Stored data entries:
★ ★ ★ ★ ★
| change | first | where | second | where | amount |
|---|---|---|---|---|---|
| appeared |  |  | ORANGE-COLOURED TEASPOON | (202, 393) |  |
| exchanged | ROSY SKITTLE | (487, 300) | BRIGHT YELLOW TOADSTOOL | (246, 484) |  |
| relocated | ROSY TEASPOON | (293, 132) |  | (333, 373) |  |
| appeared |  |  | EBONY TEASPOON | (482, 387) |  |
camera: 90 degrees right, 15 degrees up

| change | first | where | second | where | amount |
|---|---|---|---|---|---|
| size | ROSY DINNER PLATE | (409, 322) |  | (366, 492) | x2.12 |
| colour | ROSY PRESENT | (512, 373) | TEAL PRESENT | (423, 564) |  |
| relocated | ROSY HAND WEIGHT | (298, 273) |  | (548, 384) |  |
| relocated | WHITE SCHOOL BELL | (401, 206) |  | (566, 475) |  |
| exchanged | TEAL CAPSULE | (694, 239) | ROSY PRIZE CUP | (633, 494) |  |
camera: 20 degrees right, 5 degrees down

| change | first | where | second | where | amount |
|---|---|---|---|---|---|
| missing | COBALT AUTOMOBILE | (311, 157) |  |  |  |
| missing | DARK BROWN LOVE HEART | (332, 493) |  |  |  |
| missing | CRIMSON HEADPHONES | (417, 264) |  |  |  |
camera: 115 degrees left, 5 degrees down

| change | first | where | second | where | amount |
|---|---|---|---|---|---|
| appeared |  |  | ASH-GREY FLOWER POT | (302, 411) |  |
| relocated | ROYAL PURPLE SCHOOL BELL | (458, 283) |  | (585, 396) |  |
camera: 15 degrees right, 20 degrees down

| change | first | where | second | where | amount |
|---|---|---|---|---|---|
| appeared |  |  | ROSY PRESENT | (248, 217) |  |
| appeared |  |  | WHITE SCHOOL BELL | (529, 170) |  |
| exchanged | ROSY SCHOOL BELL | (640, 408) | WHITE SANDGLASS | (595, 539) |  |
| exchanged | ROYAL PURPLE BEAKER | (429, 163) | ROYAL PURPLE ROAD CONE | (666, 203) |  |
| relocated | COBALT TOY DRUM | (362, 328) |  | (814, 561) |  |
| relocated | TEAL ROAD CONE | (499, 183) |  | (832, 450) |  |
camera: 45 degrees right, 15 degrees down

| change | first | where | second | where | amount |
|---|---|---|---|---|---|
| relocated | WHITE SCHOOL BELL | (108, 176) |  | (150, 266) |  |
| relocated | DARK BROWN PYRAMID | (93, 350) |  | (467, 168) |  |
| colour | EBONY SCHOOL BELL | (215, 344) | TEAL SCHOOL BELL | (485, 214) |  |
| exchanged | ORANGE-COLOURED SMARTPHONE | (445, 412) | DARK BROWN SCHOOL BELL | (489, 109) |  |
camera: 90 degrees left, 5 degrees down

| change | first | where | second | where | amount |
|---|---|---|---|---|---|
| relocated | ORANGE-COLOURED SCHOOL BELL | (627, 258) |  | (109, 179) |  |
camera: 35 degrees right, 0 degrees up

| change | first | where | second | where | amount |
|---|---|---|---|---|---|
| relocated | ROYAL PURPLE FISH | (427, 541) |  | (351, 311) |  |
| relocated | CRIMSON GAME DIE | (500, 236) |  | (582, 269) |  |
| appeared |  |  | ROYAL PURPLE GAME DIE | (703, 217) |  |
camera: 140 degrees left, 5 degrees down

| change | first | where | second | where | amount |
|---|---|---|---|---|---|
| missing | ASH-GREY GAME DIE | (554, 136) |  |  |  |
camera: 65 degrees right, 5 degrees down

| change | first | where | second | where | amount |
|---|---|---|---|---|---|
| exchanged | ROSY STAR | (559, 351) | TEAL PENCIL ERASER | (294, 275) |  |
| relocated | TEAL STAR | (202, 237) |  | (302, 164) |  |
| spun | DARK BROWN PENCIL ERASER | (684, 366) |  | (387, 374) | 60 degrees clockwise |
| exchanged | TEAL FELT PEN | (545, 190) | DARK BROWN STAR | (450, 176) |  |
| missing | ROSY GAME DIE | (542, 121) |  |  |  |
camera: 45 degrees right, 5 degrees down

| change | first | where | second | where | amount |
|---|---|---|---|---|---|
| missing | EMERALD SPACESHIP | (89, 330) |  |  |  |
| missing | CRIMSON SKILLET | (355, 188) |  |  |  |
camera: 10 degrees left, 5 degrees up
★ ★ ★ ★ ★
Instructions to follow: Could you find every line in the records above that has the string "TEASPOON" and copy it?

Task output:
| appeared |  |  | ORANGE-COLOURED TEASPOON | (202, 393) |  |
| relocated | ROSY TEASPOON | (293, 132) |  | (333, 373) |  |
| appeared |  |  | EBONY TEASPOON | (482, 387) |  |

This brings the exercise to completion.